* Record extracts:
##############################

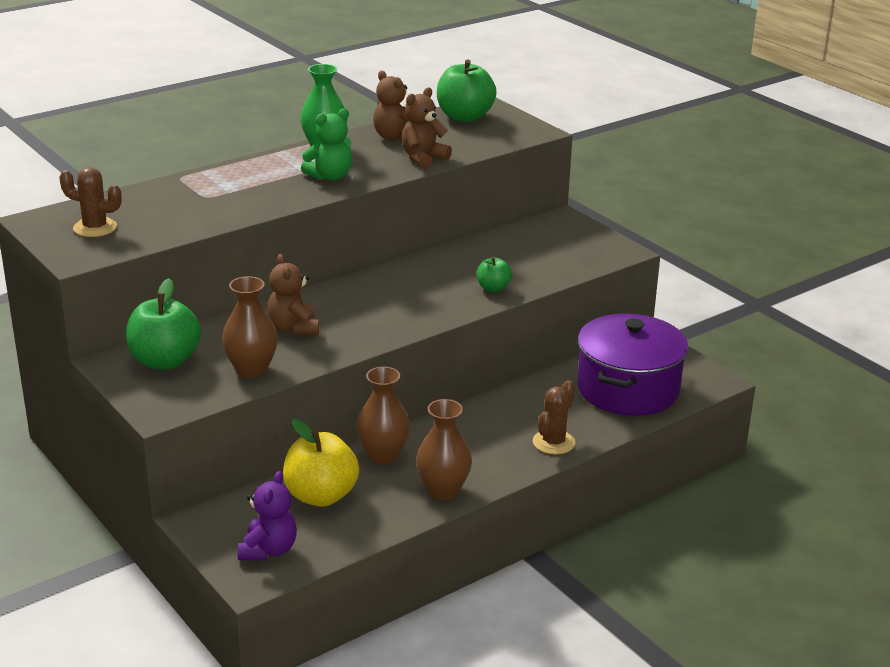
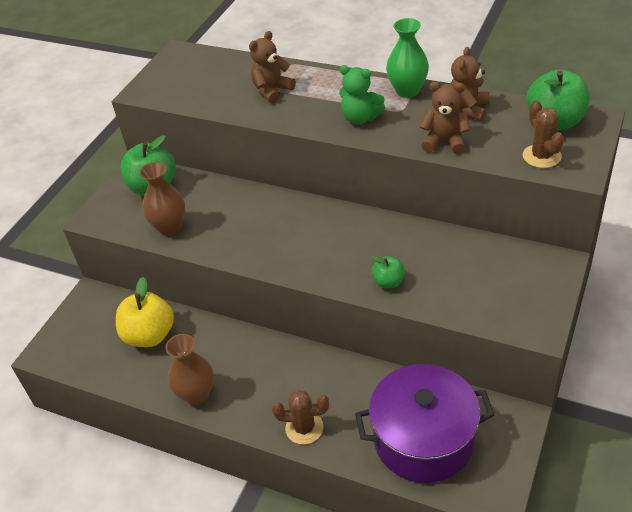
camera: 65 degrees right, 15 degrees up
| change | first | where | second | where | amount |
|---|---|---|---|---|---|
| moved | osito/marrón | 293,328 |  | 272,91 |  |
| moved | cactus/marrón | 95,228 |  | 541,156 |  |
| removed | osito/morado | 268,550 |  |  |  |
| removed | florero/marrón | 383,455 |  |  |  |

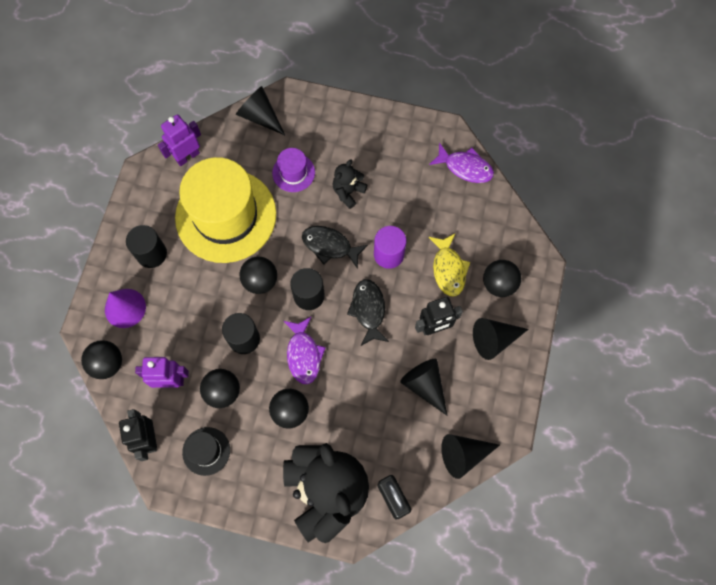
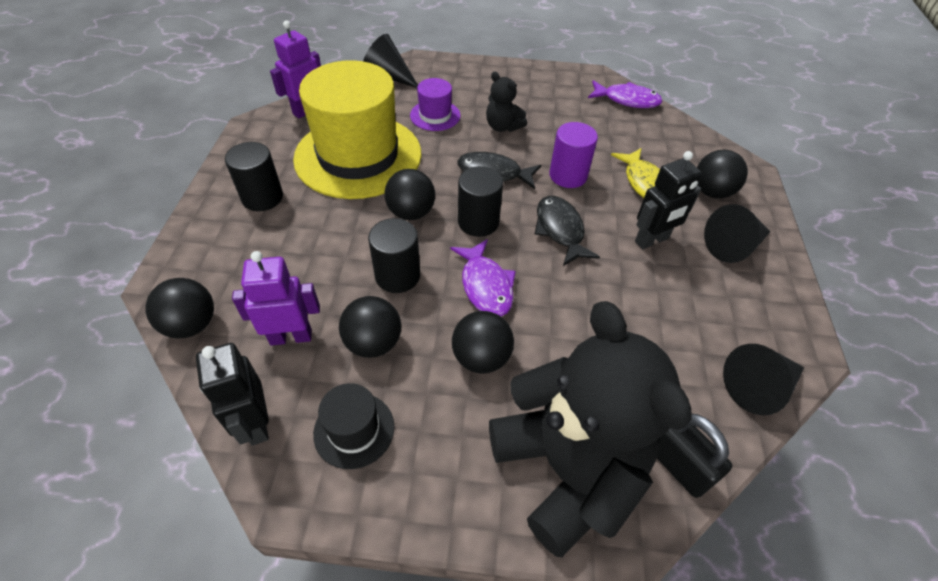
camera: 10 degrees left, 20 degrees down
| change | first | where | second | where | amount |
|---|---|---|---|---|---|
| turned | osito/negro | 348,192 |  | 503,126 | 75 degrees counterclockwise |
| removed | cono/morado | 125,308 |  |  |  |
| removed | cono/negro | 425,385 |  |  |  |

##############################

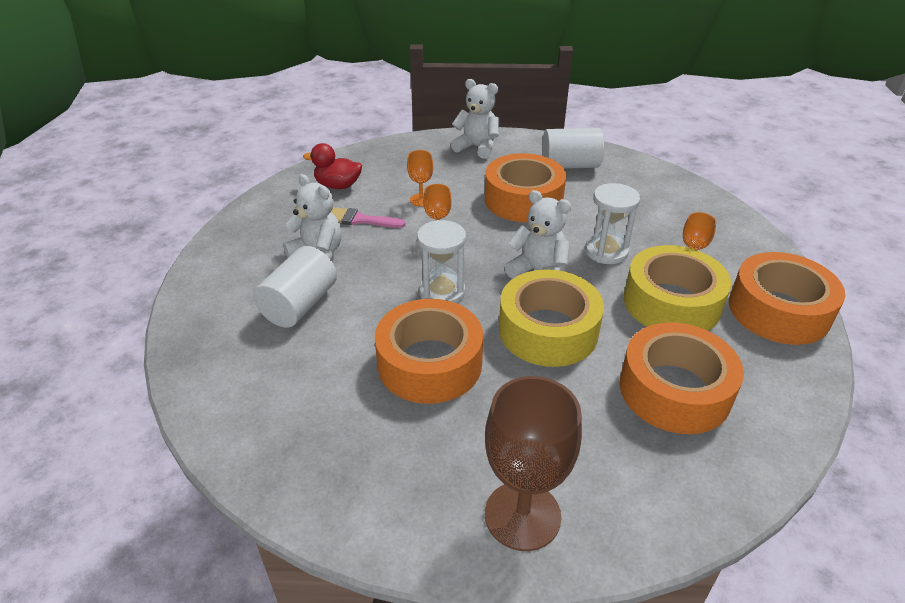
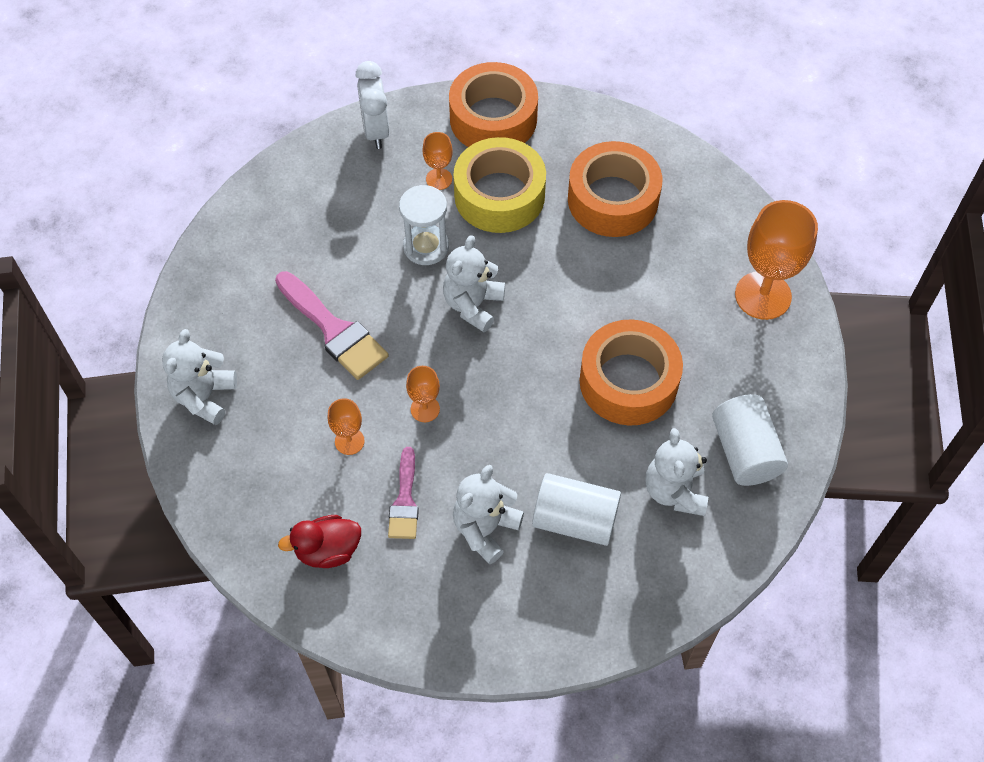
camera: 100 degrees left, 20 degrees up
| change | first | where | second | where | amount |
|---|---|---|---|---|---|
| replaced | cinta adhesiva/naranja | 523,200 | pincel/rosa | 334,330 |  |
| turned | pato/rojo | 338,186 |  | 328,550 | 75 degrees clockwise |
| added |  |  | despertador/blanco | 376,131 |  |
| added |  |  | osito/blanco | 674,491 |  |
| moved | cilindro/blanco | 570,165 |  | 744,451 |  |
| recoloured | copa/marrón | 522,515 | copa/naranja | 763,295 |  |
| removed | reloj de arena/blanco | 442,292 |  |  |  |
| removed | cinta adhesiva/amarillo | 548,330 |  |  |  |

##############################

* Task to complete:
The range runs from the line with "removed | reloj" up to and including the line with "removed | cinta" in the listing above; please write out exactly those lines and nothing more.

* Written reply:
| removed | reloj de arena/blanco | 442,292 |  |  |  |
| removed | cinta adhesiva/amarillo | 548,330 |  |  |  |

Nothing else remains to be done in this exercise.